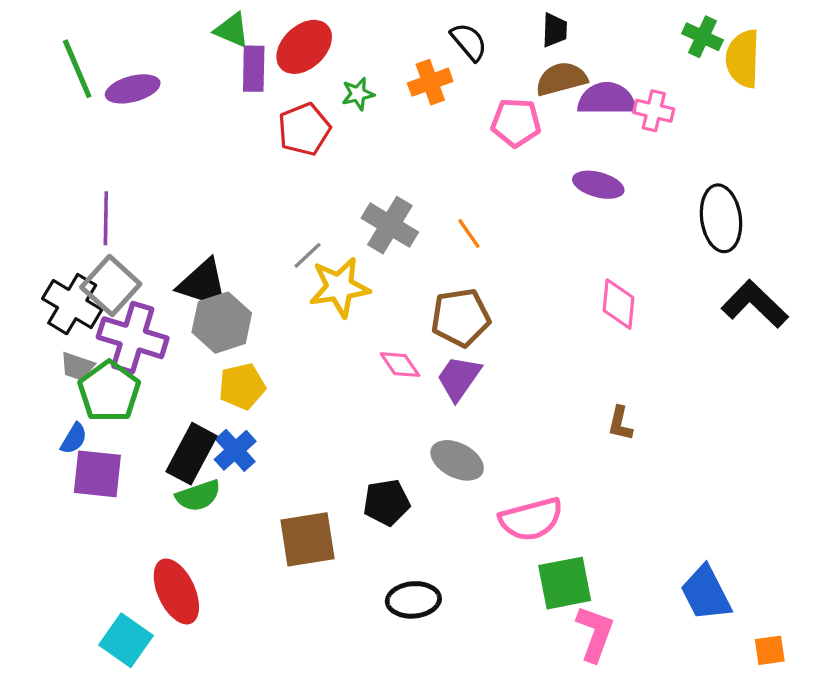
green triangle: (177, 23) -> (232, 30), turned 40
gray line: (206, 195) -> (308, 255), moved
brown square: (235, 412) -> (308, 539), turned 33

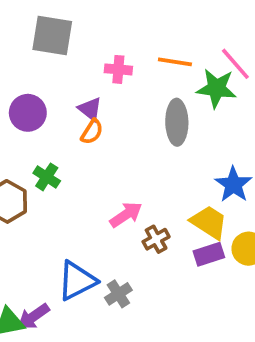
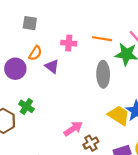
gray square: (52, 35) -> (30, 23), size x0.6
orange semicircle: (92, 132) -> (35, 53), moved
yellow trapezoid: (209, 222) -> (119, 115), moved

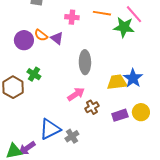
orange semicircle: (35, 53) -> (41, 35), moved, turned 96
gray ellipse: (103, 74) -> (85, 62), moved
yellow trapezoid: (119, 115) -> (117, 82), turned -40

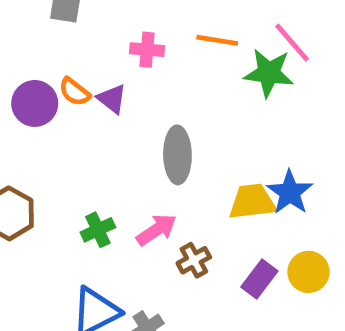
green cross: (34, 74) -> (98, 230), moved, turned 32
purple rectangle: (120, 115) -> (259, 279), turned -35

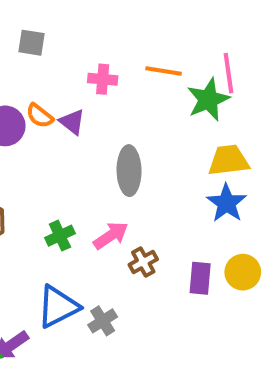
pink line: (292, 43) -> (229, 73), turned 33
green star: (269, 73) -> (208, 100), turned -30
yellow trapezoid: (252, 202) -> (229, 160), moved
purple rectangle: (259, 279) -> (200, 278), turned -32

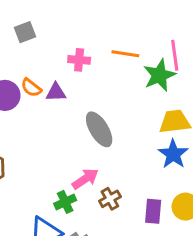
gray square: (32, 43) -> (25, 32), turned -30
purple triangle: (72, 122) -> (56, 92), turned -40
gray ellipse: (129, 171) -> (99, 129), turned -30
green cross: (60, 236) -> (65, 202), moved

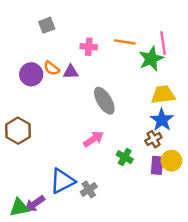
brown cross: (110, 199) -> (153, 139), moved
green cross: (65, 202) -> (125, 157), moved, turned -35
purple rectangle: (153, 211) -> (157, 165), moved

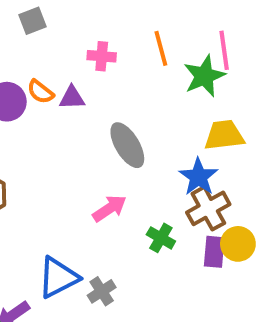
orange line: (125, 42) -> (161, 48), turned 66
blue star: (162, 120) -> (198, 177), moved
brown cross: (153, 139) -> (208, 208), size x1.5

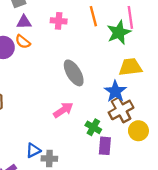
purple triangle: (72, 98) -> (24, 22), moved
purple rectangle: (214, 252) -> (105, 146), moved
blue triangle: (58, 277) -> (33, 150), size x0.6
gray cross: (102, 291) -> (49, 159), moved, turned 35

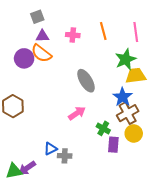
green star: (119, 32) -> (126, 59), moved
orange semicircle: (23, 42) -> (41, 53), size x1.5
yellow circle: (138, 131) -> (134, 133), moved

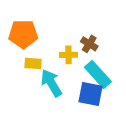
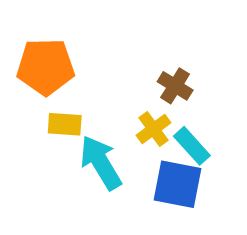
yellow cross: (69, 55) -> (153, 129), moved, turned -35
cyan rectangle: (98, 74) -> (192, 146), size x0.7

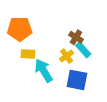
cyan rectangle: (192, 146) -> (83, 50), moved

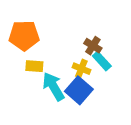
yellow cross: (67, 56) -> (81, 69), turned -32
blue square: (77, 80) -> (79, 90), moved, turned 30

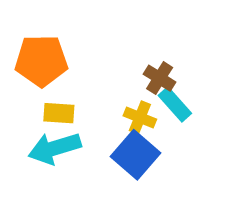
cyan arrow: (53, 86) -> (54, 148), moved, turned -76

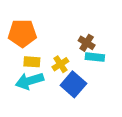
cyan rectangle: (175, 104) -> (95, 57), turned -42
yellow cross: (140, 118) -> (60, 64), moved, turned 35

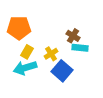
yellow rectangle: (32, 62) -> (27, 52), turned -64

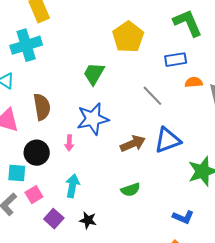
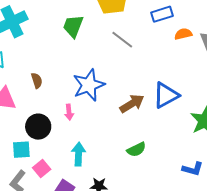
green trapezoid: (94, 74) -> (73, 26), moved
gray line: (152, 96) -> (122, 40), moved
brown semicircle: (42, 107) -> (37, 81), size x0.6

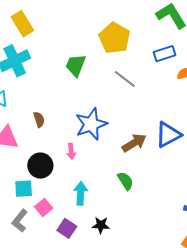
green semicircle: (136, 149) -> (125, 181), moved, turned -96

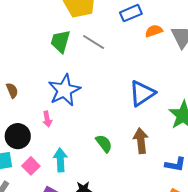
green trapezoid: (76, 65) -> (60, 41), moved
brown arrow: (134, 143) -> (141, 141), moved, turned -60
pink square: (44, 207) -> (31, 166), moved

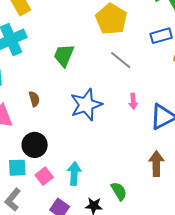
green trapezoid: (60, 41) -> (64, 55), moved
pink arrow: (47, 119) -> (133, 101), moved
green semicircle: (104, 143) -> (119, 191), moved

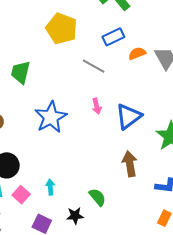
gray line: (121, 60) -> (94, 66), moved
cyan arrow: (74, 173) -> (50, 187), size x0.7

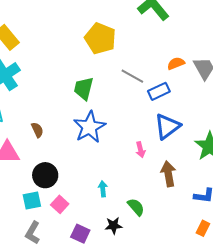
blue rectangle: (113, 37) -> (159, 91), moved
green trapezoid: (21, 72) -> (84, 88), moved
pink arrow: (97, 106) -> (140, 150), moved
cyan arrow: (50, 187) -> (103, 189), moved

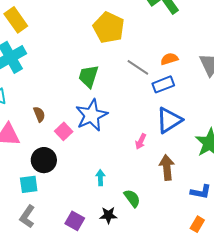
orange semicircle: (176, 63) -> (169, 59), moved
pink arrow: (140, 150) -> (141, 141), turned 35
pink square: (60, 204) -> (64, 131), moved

———

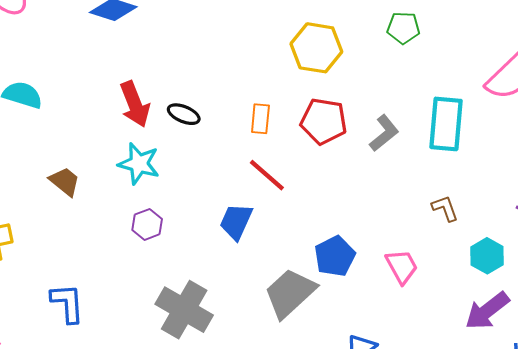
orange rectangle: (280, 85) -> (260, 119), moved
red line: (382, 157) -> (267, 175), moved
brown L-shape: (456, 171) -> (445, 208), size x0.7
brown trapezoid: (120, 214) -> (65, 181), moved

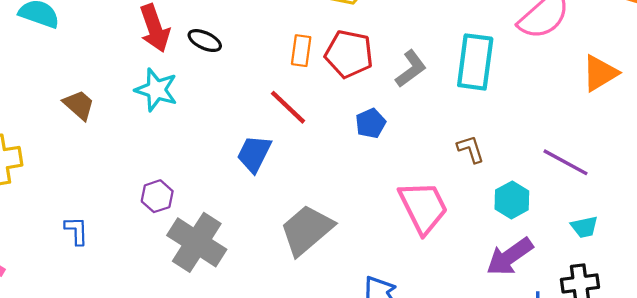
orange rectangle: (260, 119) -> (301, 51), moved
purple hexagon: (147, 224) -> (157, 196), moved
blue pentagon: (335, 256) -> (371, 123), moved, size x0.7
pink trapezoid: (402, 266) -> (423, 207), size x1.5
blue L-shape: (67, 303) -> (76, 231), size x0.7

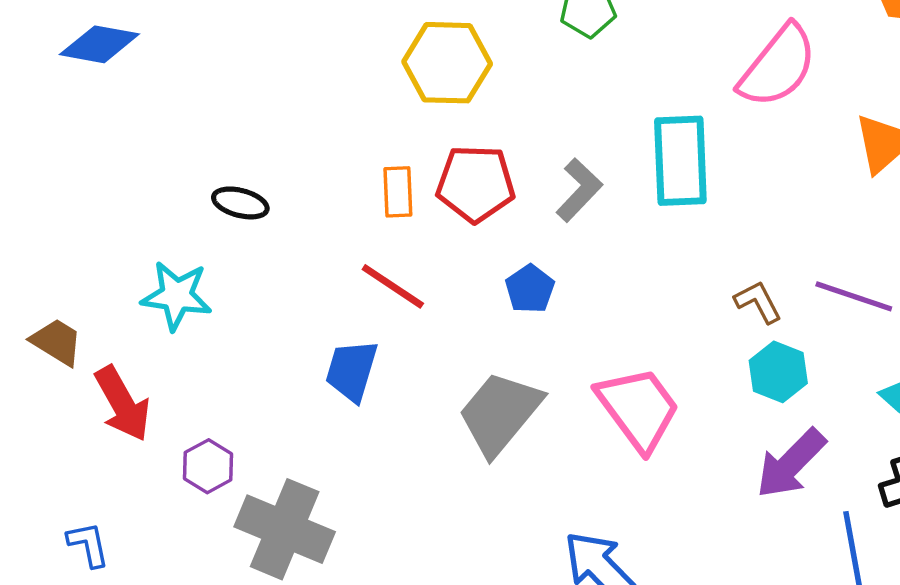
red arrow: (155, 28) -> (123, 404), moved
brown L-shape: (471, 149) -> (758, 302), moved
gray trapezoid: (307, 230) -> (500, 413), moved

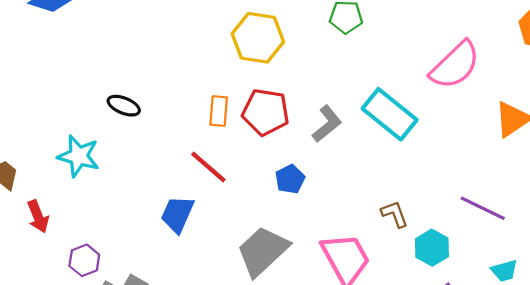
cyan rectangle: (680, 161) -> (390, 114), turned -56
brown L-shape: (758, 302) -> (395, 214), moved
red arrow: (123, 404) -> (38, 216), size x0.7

———

Exercise details
In the listing above, each line with the word "purple" is to be copied out.

Output for this exercise
purple rectangle: (120, 115) -> (259, 279), turned -35
purple rectangle: (259, 279) -> (200, 278), turned -32
purple triangle: (72, 122) -> (56, 92), turned -40
purple rectangle: (153, 211) -> (157, 165), moved
purple triangle: (72, 98) -> (24, 22), moved
purple rectangle: (214, 252) -> (105, 146), moved
purple hexagon: (147, 224) -> (157, 196), moved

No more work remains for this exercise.